=== Assigned task ===
Among the lines below, which ones contain the word "down"? Copy every such line.

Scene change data
● ● ● ● ●
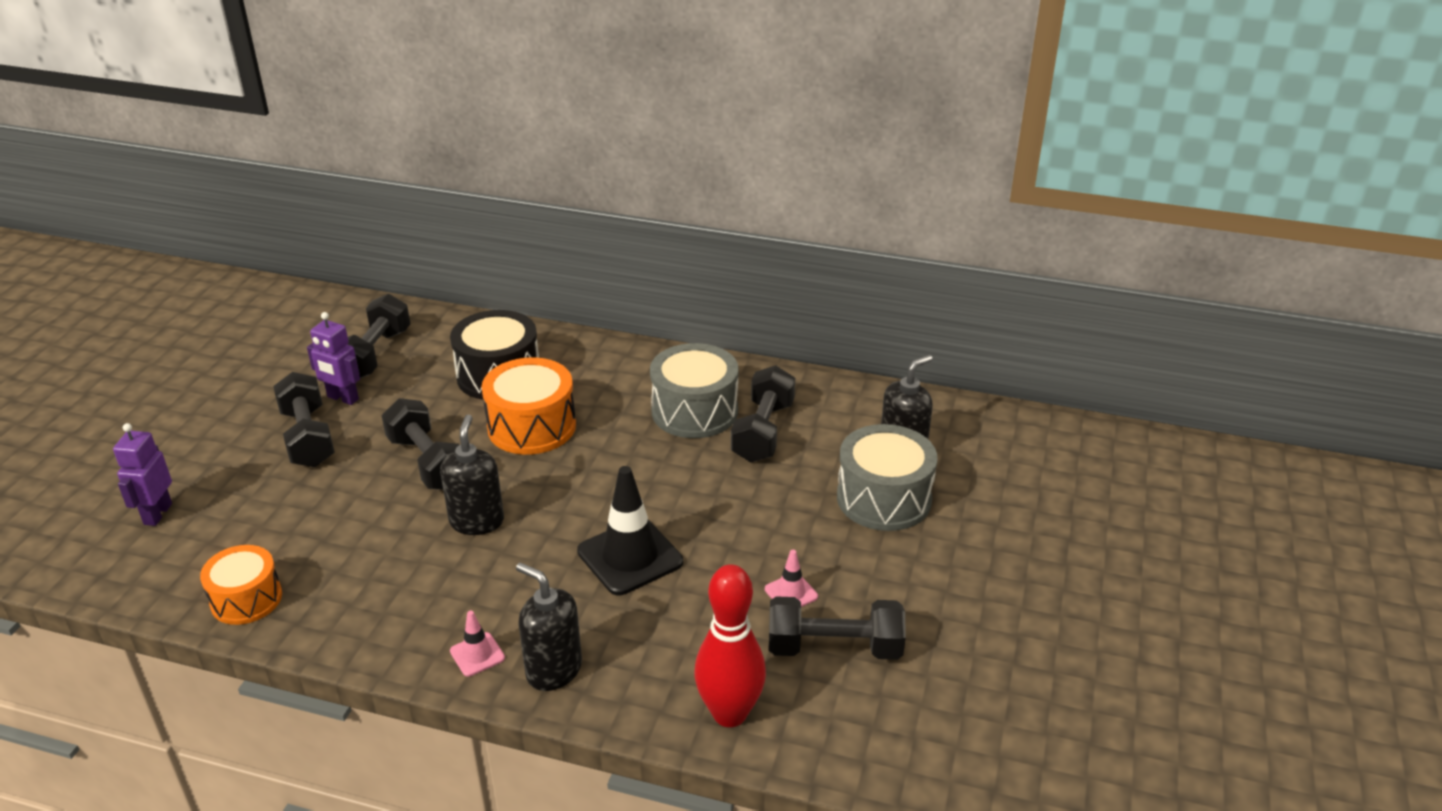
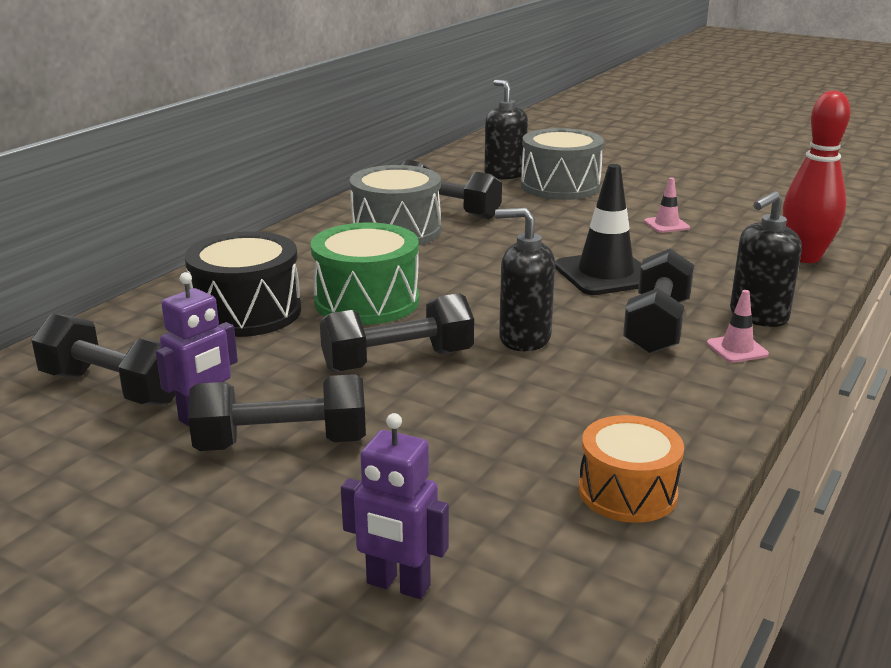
camera: 75 degrees left, 10 degrees down
(532, 426) = (367, 301): orange drum -> green drum
(834, 648) = (731, 219): black dumbbell -> black dumbbell (657, 326)

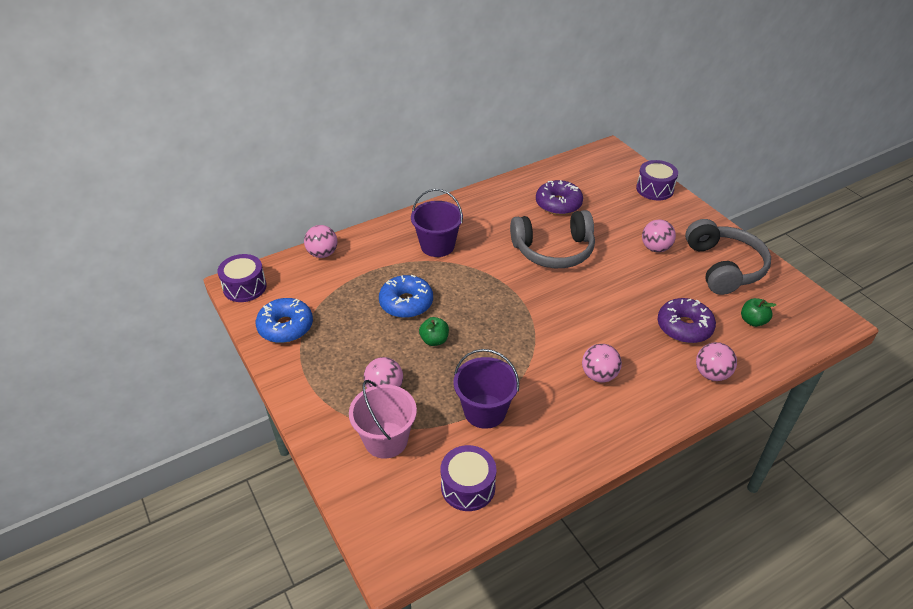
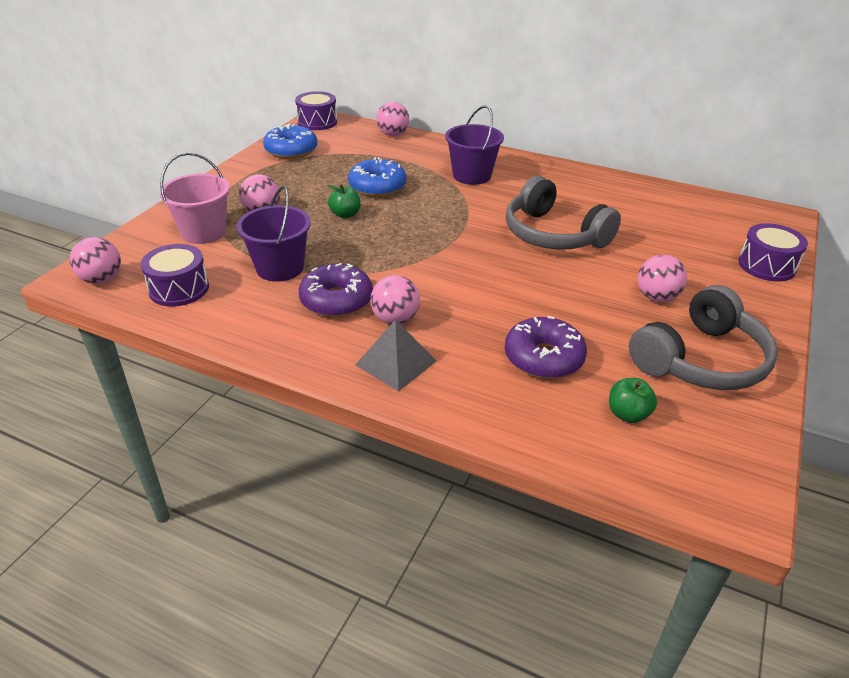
camera: 55 degrees right, 5 degrees down
(558, 204) = (632, 214): purple donut -> purple donut (336, 300)
(648, 397) = (396, 362): none -> grey pyramid
(711, 374) = (485, 403): pink ball -> pink ball (102, 279)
● ● ● ● ●
=== Answer to this task ===
camera: 75 degrees left, 10 degrees down
camera: 55 degrees right, 5 degrees down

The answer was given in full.